What you need to do
How many lines in the rows below contain the string "each"? Case counts. Reply with the number alone.

◇ ◇ ◇ ◇

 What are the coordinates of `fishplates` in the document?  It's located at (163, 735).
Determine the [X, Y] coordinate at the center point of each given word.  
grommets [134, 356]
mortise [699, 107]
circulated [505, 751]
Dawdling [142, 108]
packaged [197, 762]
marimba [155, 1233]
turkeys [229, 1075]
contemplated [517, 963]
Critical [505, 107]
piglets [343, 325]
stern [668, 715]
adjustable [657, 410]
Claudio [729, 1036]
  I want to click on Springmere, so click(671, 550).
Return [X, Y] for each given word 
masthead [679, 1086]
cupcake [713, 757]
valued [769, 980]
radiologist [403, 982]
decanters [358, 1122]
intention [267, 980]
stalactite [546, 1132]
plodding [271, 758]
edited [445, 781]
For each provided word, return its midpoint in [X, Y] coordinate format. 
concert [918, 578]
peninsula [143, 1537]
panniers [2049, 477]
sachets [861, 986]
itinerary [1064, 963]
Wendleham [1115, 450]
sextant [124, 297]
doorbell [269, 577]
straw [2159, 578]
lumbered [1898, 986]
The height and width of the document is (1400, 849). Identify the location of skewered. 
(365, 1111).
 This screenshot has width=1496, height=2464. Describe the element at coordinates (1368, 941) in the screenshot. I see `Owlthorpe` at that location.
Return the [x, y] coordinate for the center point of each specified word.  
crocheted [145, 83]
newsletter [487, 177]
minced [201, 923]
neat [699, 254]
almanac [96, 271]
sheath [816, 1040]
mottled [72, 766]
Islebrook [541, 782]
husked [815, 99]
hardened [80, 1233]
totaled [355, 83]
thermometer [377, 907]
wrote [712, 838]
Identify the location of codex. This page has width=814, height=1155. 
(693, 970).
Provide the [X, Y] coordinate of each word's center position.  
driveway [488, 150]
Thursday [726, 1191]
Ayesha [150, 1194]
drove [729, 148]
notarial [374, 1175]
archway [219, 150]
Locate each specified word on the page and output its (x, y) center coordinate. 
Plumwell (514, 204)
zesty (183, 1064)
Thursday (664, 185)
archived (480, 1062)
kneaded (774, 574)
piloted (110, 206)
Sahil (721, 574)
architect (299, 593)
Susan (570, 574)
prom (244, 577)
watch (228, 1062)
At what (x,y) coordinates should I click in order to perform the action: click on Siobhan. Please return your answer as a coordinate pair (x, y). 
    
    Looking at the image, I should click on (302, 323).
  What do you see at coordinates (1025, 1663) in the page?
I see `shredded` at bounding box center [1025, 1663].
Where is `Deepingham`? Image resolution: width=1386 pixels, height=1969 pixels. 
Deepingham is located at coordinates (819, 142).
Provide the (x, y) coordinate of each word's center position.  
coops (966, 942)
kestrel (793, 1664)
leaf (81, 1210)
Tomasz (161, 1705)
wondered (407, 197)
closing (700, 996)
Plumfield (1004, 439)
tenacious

◇ ◇ ◇ ◇

Answer to the problem
7